+++ Available data +++
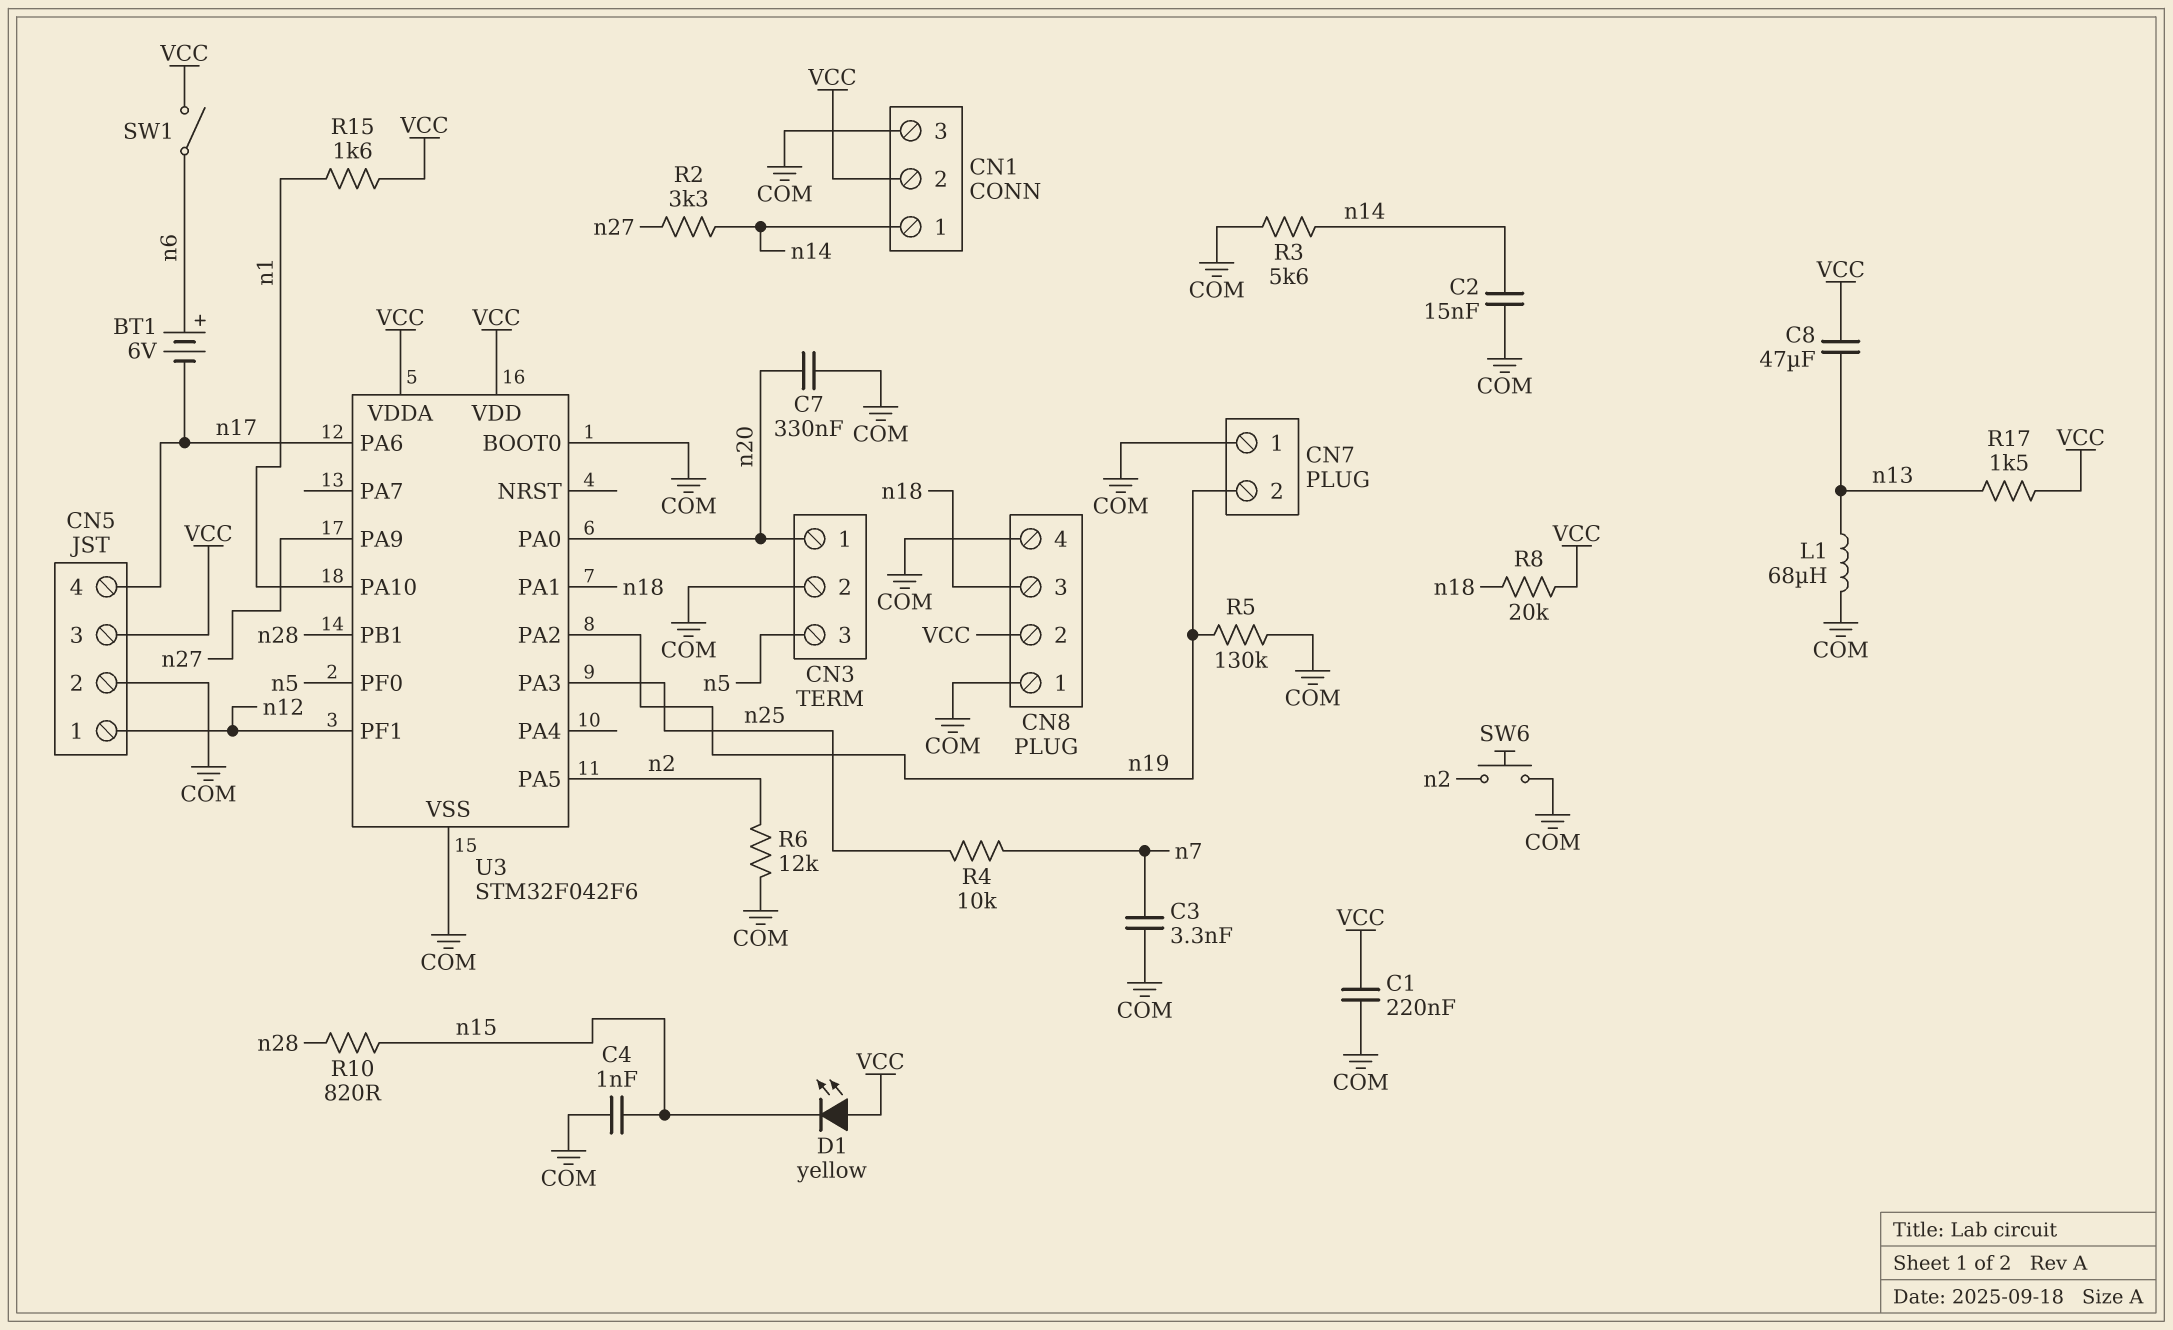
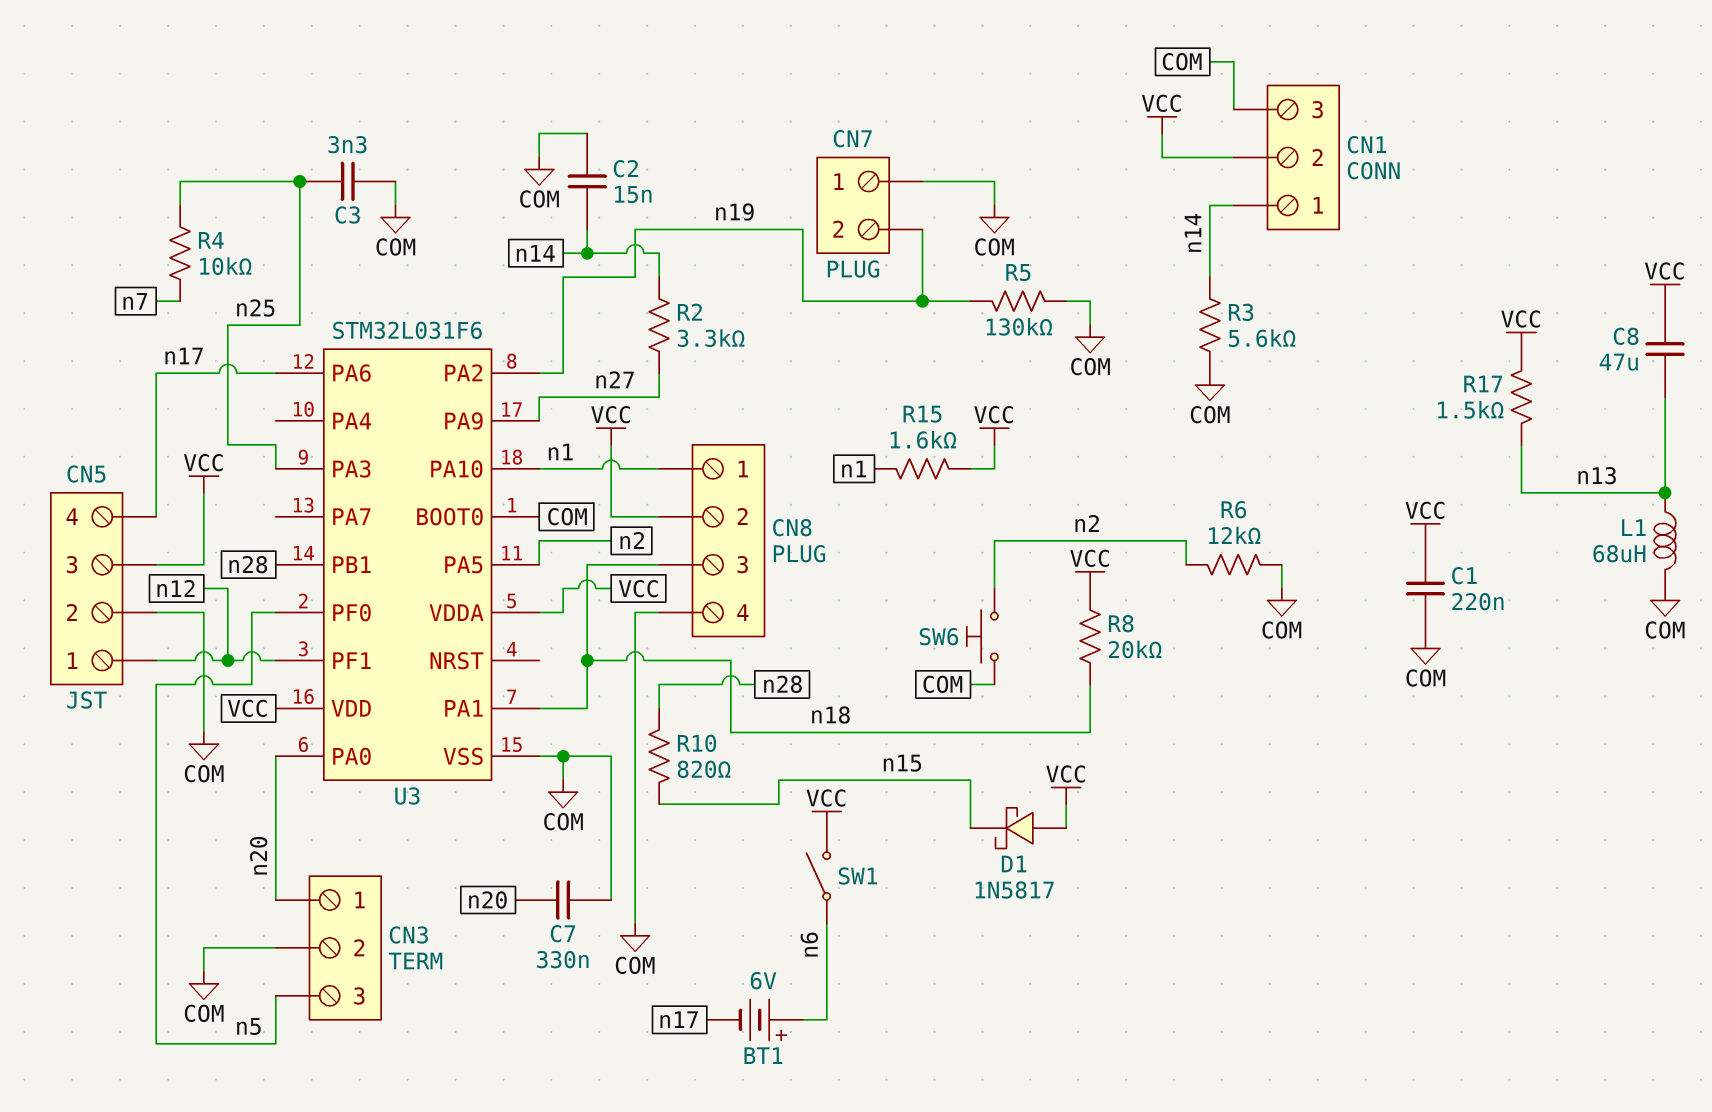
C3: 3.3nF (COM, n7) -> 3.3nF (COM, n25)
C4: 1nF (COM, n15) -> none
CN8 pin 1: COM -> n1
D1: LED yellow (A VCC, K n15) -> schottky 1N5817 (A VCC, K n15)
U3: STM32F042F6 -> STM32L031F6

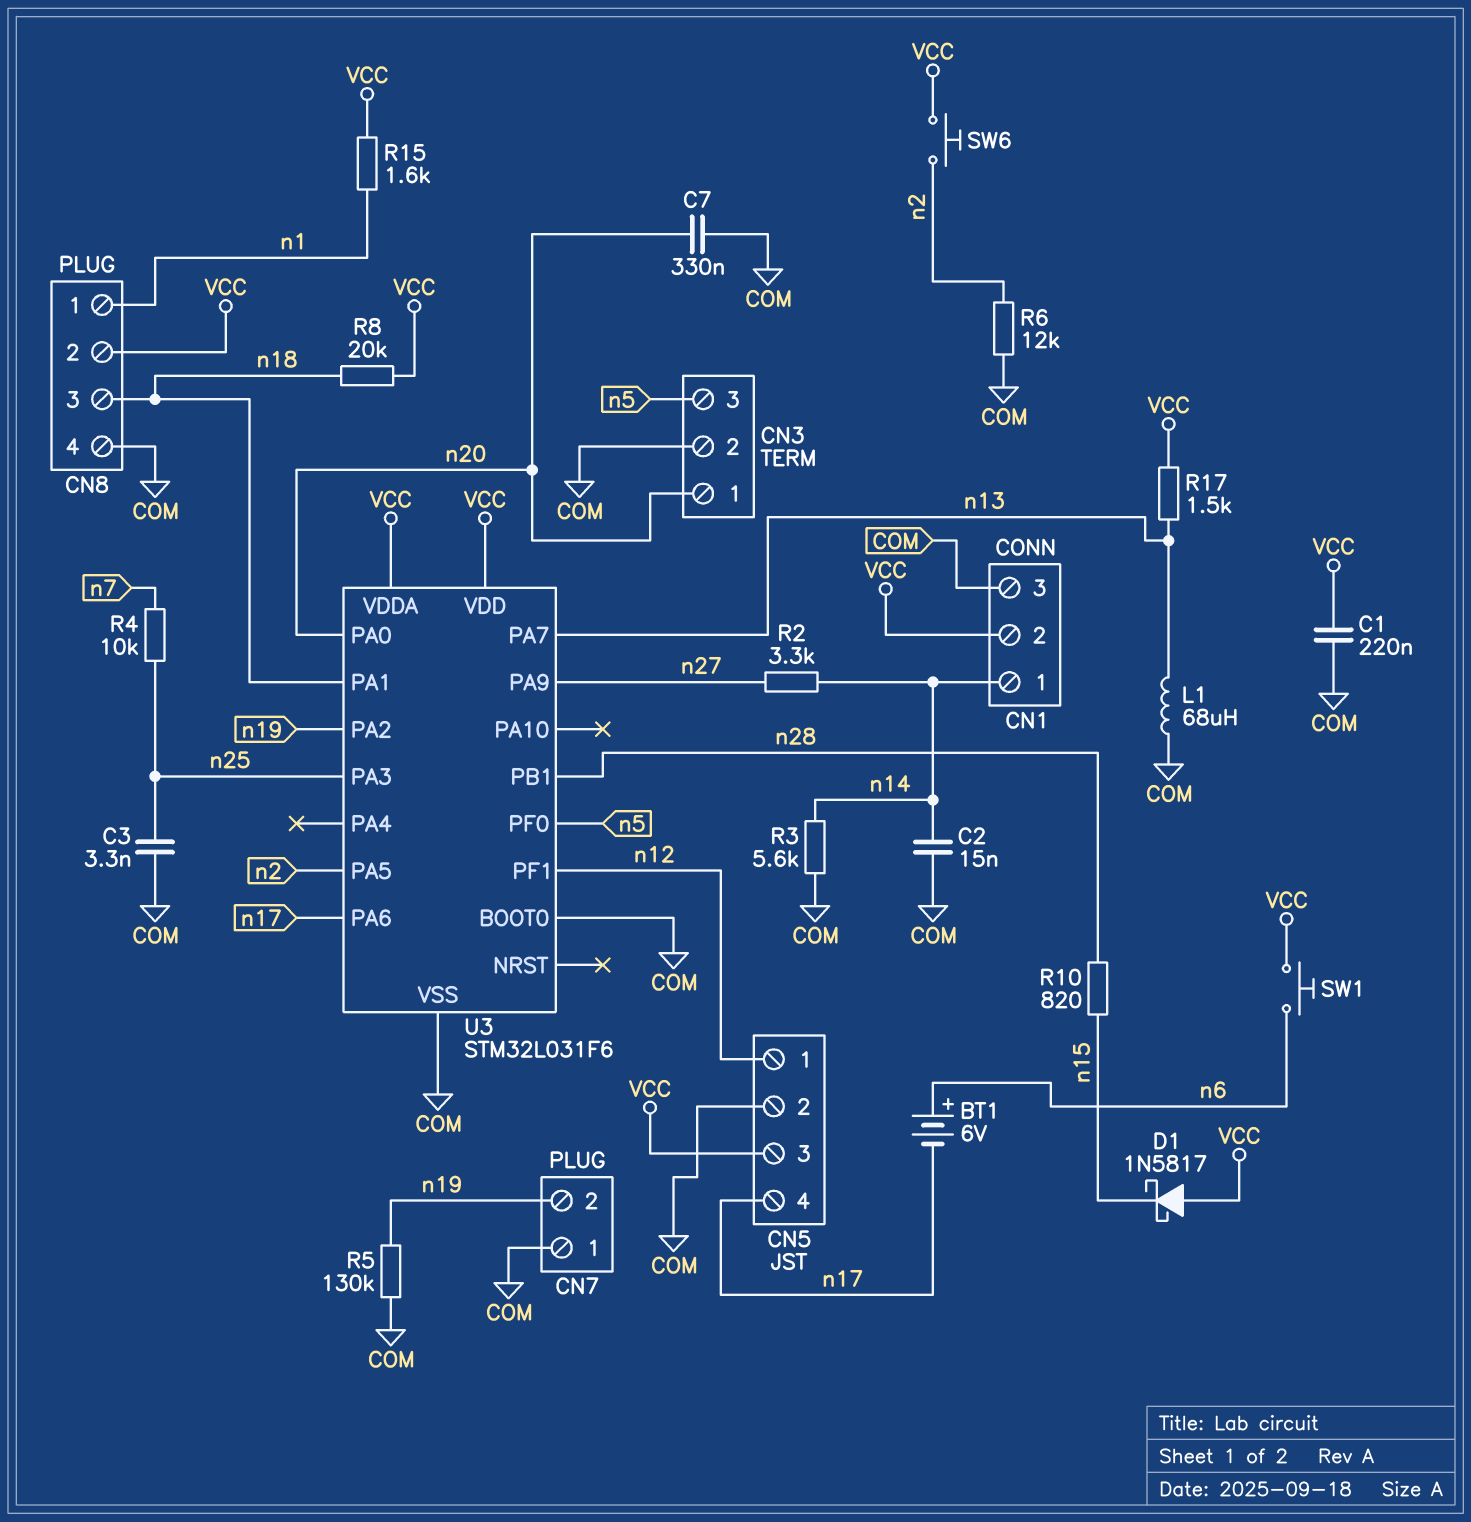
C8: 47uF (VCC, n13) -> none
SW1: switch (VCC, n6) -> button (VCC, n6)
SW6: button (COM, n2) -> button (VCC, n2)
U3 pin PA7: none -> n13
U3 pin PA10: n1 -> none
+++
### Exercise description
Would you report every line of the entries above containing the word "button"?

### Answer section
SW1: switch (VCC, n6) -> button (VCC, n6)
SW6: button (COM, n2) -> button (VCC, n2)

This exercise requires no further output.